• Task requirements
Your answer must hold only the lines below from the line containing "S101: switch (+12V, X1) -> switch (AGND, X1)" through the line containing "Q101: NPN (B", each reproduced exactly.

[Items from a data source]
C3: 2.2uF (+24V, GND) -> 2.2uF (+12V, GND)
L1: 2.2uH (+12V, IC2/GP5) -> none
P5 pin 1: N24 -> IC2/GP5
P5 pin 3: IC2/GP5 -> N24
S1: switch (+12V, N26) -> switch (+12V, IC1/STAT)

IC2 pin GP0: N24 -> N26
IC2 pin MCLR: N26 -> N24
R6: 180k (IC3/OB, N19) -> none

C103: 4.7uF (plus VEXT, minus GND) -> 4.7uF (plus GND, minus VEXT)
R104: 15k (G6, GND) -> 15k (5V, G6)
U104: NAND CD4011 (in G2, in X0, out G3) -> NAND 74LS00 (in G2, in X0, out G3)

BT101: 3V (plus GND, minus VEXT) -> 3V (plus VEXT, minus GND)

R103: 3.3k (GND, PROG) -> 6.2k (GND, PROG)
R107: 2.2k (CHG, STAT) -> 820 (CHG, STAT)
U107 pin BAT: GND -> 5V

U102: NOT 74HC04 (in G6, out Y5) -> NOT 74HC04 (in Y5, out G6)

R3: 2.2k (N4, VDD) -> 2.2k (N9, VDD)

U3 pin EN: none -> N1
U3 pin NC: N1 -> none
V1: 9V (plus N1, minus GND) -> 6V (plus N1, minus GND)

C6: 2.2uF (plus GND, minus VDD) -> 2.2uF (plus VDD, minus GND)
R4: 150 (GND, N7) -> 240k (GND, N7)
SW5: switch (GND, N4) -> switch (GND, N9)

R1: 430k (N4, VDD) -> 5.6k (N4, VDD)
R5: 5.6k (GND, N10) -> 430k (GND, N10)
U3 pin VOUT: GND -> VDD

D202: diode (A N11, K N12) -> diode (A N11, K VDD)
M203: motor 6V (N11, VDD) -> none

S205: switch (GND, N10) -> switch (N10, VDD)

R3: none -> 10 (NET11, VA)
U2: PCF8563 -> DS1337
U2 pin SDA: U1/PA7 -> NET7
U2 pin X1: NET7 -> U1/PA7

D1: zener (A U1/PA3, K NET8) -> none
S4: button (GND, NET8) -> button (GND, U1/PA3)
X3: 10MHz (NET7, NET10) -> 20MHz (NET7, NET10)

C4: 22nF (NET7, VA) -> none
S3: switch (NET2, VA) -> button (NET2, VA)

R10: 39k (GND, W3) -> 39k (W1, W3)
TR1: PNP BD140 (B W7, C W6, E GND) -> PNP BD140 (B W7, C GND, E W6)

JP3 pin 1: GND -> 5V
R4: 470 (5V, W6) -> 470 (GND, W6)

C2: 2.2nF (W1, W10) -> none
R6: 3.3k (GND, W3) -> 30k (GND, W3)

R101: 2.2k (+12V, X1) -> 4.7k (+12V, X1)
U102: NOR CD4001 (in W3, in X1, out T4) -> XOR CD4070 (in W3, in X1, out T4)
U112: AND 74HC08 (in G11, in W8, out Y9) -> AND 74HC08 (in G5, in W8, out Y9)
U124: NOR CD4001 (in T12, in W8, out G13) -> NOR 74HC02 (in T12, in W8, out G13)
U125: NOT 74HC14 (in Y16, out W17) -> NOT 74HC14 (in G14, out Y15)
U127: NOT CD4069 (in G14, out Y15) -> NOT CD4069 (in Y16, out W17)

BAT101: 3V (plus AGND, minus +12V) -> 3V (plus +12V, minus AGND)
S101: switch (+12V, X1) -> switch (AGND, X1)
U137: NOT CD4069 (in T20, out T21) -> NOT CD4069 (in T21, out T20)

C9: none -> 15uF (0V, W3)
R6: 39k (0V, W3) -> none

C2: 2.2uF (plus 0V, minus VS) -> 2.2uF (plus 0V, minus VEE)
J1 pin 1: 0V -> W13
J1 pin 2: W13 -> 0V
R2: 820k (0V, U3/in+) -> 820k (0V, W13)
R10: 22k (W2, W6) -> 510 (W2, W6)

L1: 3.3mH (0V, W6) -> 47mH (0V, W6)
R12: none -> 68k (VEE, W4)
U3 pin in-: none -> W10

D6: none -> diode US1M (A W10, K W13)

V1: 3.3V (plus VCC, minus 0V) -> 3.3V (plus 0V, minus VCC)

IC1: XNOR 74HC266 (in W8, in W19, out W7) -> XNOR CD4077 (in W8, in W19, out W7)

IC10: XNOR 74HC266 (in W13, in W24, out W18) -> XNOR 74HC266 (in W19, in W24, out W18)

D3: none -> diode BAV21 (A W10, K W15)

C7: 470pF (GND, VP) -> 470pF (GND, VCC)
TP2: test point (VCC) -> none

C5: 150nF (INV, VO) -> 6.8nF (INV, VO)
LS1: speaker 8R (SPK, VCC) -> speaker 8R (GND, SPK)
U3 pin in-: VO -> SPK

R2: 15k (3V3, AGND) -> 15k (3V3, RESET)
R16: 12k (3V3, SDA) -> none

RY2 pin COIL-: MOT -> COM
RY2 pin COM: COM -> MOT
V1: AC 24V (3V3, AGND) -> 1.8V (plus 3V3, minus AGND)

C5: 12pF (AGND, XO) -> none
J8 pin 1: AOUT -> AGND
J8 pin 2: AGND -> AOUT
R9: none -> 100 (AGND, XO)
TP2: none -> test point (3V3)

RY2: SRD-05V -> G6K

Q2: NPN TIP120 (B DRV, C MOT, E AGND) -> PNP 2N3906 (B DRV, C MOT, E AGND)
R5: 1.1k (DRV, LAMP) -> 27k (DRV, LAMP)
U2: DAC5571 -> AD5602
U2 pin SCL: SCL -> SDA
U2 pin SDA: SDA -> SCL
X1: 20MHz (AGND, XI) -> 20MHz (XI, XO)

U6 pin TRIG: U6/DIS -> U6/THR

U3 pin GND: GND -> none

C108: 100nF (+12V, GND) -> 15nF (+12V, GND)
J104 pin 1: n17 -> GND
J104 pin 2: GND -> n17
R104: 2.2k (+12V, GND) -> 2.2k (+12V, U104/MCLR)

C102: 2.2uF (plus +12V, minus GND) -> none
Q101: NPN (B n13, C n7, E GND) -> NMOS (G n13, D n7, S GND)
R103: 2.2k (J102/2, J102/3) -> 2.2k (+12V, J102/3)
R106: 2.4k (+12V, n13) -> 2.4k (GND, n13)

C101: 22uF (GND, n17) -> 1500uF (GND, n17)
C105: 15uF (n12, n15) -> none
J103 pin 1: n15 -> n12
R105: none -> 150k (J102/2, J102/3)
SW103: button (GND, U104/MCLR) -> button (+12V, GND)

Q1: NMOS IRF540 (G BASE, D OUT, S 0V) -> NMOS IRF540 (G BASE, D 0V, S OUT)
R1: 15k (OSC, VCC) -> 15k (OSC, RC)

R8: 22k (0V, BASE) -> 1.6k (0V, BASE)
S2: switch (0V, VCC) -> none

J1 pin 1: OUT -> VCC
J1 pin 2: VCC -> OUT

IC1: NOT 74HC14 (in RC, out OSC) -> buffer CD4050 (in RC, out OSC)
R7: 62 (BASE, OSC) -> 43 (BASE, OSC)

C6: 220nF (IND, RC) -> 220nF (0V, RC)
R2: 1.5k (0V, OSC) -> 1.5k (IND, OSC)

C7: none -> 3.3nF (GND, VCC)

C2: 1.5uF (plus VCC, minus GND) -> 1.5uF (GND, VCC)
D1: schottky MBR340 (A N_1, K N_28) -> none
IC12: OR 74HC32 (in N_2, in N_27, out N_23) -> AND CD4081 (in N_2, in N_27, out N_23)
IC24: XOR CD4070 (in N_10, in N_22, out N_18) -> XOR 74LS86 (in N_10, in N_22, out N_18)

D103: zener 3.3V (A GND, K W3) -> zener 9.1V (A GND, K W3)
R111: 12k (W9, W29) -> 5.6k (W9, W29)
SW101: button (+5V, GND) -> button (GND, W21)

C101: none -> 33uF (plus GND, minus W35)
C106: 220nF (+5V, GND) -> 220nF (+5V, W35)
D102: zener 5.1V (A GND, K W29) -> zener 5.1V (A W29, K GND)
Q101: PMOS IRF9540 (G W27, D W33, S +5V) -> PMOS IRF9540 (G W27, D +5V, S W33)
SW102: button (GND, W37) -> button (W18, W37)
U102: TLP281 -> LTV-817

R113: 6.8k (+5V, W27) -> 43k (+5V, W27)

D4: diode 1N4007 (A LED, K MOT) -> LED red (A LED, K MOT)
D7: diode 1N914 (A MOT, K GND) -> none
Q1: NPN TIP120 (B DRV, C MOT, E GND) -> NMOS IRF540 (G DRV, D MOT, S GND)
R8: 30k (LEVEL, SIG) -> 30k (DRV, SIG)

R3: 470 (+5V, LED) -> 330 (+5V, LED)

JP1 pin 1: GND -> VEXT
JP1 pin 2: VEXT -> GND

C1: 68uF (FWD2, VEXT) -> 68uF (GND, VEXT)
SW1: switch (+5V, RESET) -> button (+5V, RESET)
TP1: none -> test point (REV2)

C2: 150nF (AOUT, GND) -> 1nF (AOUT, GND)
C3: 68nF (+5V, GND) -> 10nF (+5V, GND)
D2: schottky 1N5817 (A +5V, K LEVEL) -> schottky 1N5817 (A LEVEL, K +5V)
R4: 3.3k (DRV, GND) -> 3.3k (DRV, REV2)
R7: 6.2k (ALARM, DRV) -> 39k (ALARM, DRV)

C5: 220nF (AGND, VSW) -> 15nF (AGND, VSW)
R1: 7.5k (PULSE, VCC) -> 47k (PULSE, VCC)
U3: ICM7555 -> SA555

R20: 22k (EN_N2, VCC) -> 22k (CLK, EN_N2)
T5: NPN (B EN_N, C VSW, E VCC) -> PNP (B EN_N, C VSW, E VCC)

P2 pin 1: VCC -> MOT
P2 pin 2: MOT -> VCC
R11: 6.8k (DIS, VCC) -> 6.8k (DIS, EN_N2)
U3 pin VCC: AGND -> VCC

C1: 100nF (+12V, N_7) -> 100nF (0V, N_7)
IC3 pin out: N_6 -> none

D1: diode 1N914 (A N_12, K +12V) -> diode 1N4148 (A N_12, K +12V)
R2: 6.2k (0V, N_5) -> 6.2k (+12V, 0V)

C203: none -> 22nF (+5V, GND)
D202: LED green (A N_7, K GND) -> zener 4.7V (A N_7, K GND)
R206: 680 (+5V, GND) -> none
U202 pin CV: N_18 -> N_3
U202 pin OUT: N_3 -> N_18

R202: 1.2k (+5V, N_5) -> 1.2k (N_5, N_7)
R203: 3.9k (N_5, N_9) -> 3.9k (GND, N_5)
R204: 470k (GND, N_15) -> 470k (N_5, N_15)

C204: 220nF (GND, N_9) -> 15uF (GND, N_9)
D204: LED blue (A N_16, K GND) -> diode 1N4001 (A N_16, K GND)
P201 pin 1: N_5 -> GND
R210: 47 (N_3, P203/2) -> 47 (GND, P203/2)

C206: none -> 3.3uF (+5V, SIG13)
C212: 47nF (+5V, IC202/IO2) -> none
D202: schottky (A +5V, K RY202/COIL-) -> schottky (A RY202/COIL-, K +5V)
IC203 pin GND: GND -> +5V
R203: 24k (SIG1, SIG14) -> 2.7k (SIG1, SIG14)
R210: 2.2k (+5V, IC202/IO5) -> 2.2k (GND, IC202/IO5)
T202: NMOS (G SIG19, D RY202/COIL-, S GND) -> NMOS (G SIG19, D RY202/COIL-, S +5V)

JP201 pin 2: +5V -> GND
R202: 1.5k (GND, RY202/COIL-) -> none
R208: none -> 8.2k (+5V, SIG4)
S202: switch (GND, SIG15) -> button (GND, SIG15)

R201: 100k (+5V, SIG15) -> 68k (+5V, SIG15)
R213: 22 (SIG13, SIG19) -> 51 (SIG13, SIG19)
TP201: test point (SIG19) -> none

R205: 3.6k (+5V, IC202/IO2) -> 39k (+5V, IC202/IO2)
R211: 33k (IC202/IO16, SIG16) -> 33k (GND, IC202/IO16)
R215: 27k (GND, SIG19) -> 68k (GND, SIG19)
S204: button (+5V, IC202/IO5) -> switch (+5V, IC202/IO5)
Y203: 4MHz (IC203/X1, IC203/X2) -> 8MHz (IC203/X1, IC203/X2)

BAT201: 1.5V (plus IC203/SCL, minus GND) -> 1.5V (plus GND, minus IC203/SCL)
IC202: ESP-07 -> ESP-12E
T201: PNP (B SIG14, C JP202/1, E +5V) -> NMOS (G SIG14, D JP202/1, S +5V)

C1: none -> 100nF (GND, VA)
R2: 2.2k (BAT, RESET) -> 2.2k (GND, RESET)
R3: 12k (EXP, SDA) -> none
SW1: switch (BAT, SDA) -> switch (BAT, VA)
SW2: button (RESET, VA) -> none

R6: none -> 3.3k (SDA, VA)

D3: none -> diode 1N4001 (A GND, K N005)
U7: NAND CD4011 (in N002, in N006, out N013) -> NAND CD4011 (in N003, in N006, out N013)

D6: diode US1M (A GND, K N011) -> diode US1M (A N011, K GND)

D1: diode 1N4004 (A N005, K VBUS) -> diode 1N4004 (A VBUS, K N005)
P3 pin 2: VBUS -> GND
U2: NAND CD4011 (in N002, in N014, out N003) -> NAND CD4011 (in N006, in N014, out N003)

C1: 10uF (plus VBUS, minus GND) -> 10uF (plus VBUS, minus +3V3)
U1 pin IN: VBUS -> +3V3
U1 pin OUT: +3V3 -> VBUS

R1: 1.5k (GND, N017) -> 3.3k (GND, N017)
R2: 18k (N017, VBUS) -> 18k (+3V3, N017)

• Answer to the exercise
S101: switch (+12V, X1) -> switch (AGND, X1)
U137: NOT CD4069 (in T20, out T21) -> NOT CD4069 (in T21, out T20)

C9: none -> 15uF (0V, W3)
R6: 39k (0V, W3) -> none

C2: 2.2uF (plus 0V, minus VS) -> 2.2uF (plus 0V, minus VEE)
J1 pin 1: 0V -> W13
J1 pin 2: W13 -> 0V
R2: 820k (0V, U3/in+) -> 820k (0V, W13)
R10: 22k (W2, W6) -> 510 (W2, W6)

L1: 3.3mH (0V, W6) -> 47mH (0V, W6)
R12: none -> 68k (VEE, W4)
U3 pin in-: none -> W10

D6: none -> diode US1M (A W10, K W13)

V1: 3.3V (plus VCC, minus 0V) -> 3.3V (plus 0V, minus VCC)

IC1: XNOR 74HC266 (in W8, in W19, out W7) -> XNOR CD4077 (in W8, in W19, out W7)

IC10: XNOR 74HC266 (in W13, in W24, out W18) -> XNOR 74HC266 (in W19, in W24, out W18)

D3: none -> diode BAV21 (A W10, K W15)

C7: 470pF (GND, VP) -> 470pF (GND, VCC)
TP2: test point (VCC) -> none

C5: 150nF (INV, VO) -> 6.8nF (INV, VO)
LS1: speaker 8R (SPK, VCC) -> speaker 8R (GND, SPK)
U3 pin in-: VO -> SPK

R2: 15k (3V3, AGND) -> 15k (3V3, RESET)
R16: 12k (3V3, SDA) -> none

RY2 pin COIL-: MOT -> COM
RY2 pin COM: COM -> MOT
V1: AC 24V (3V3, AGND) -> 1.8V (plus 3V3, minus AGND)

C5: 12pF (AGND, XO) -> none
J8 pin 1: AOUT -> AGND
J8 pin 2: AGND -> AOUT
R9: none -> 100 (AGND, XO)
TP2: none -> test point (3V3)

RY2: SRD-05V -> G6K

Q2: NPN TIP120 (B DRV, C MOT, E AGND) -> PNP 2N3906 (B DRV, C MOT, E AGND)
R5: 1.1k (DRV, LAMP) -> 27k (DRV, LAMP)
U2: DAC5571 -> AD5602
U2 pin SCL: SCL -> SDA
U2 pin SDA: SDA -> SCL
X1: 20MHz (AGND, XI) -> 20MHz (XI, XO)

U6 pin TRIG: U6/DIS -> U6/THR

U3 pin GND: GND -> none

C108: 100nF (+12V, GND) -> 15nF (+12V, GND)
J104 pin 1: n17 -> GND
J104 pin 2: GND -> n17
R104: 2.2k (+12V, GND) -> 2.2k (+12V, U104/MCLR)

C102: 2.2uF (plus +12V, minus GND) -> none
Q101: NPN (B n13, C n7, E GND) -> NMOS (G n13, D n7, S GND)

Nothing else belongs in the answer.